Instructions for the task -
Starting at the line with "The Notizbuch [gelb]" in it, reproduce each line below through the last one, exactly, and include nothing else.

BEGIN

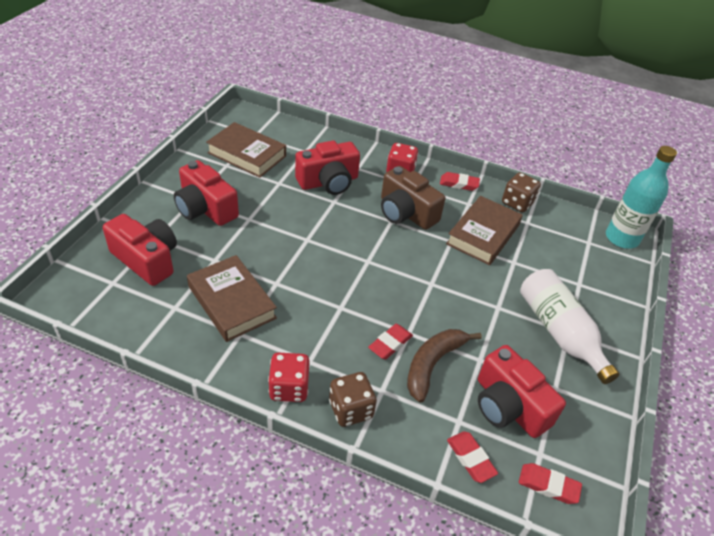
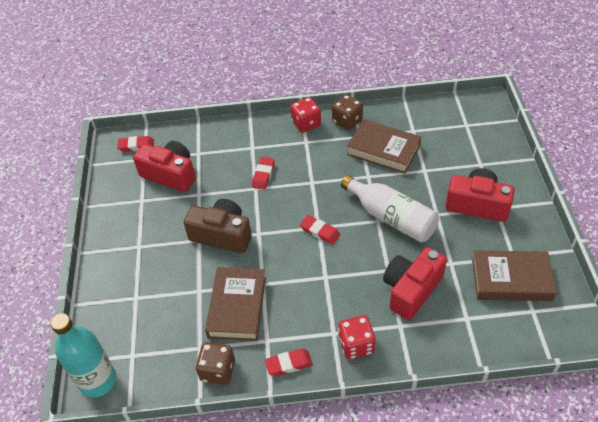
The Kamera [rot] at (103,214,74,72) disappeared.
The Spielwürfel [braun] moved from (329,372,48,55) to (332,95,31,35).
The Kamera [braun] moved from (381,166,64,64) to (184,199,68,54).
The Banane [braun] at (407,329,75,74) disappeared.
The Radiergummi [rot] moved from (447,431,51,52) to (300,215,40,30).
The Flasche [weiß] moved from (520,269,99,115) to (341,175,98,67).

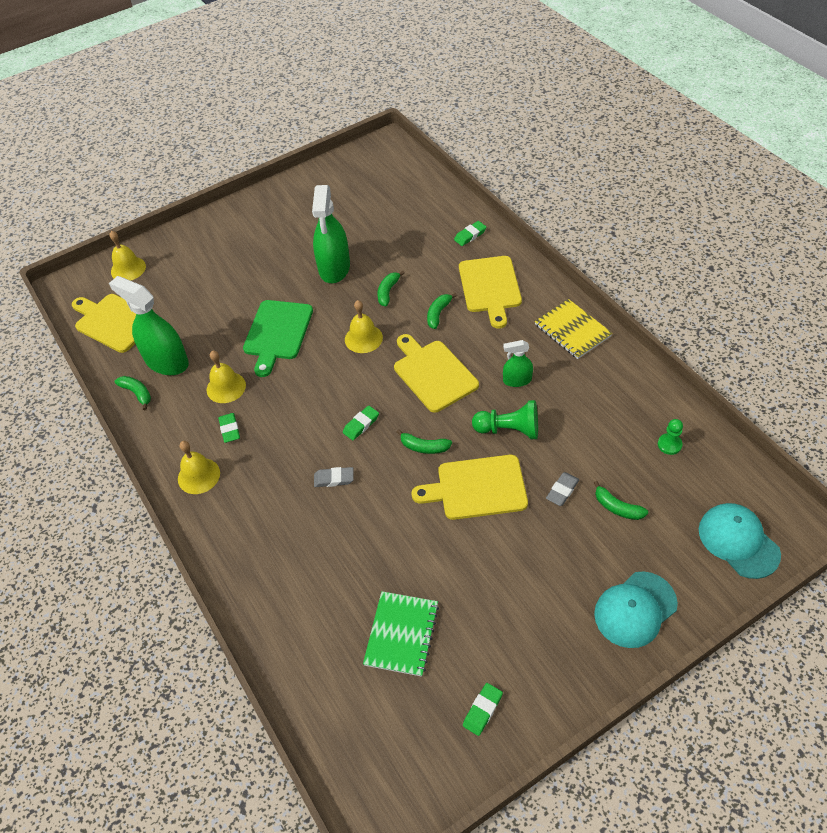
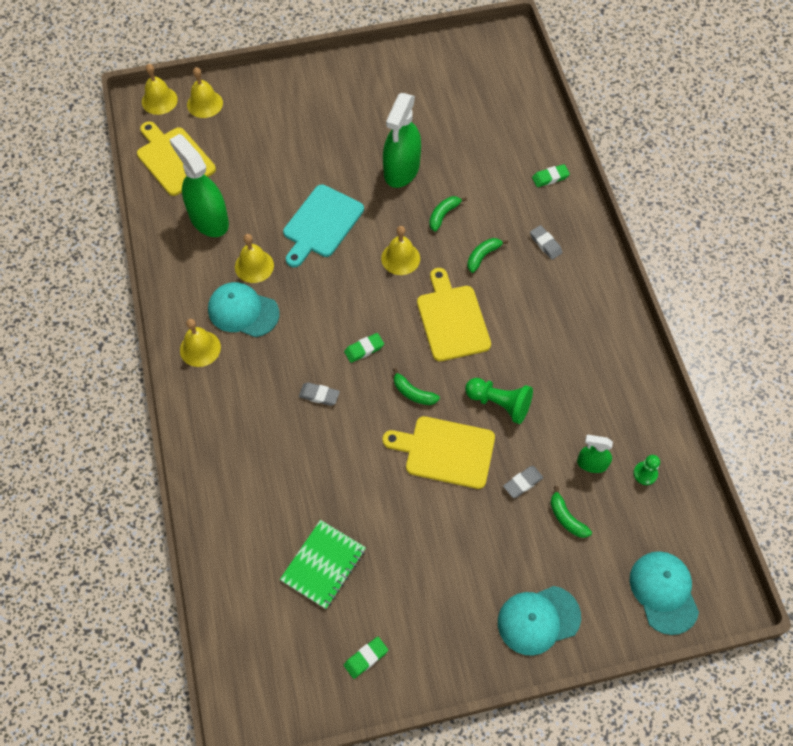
The Banane [grün] at (114,376,37,34) disappeared.
The Radiergummi [grün] at (218,413,22,30) was replaced by the Kappe [türkis] at (208,282,72,55).
The Schneidebrett [grün] at (243,300,70,77) became the Schneidebrett [türkis] at (283,185,81,82).
The Schneidebrett [gelb] at (459,256,63,72) was replaced by the Radiergummi [grau] at (530,225,33,35).
The Sprühflasche [grün] moved from (503,340,30,47) to (577,435,36,38).
The Notizbuch [gelb] at (535,299,78,60) disappeared.
The Glocke [gelb] at (142,64,36,51) appeared.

END

Your solution -
The Notizbuch [gelb] at (535,299,78,60) disappeared.
The Glocke [gelb] at (142,64,36,51) appeared.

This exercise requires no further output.